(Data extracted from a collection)
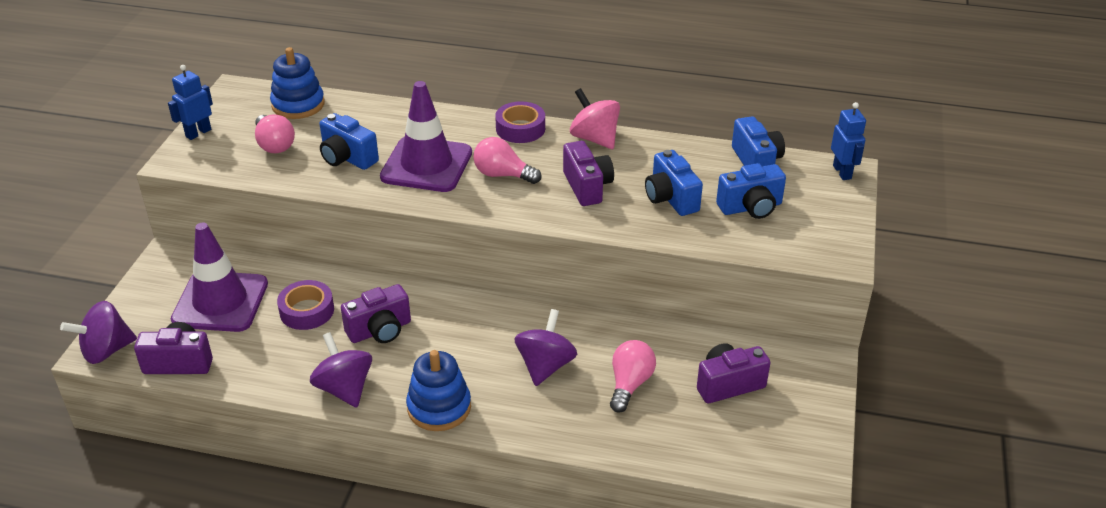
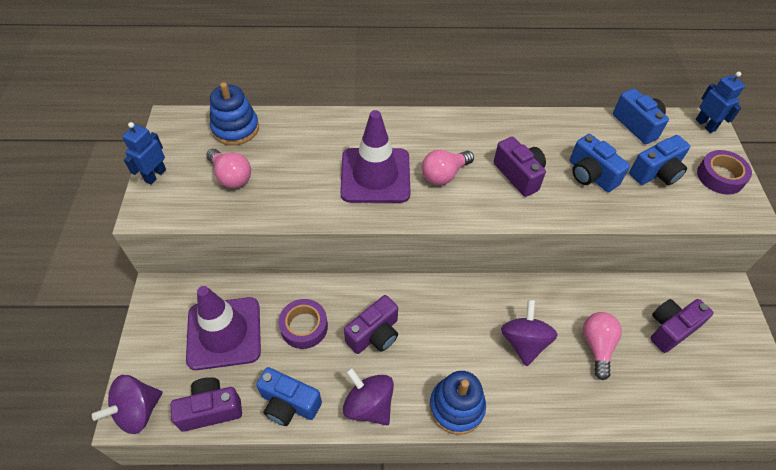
camera: 15 degrees left, 15 degrees up
(347, 158) = (303, 180): blue camera -> blue camera (289, 404)
(502, 175) = (444, 175): pink light bulb -> pink light bulb turned 45 degrees counterclockwise
(520, 128) = (437, 123): purple tape -> purple tape (720, 176)
(594, 138) = (502, 123): pink spinning top -> none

## INSTRUCTIONS TO FOLLOW
Each line above gets copied exactly; leave the pictures out.

## COMPLETED EXERCISE
camera: 15 degrees left, 15 degrees up
(347, 158) = (303, 180): blue camera -> blue camera (289, 404)
(502, 175) = (444, 175): pink light bulb -> pink light bulb turned 45 degrees counterclockwise
(520, 128) = (437, 123): purple tape -> purple tape (720, 176)
(594, 138) = (502, 123): pink spinning top -> none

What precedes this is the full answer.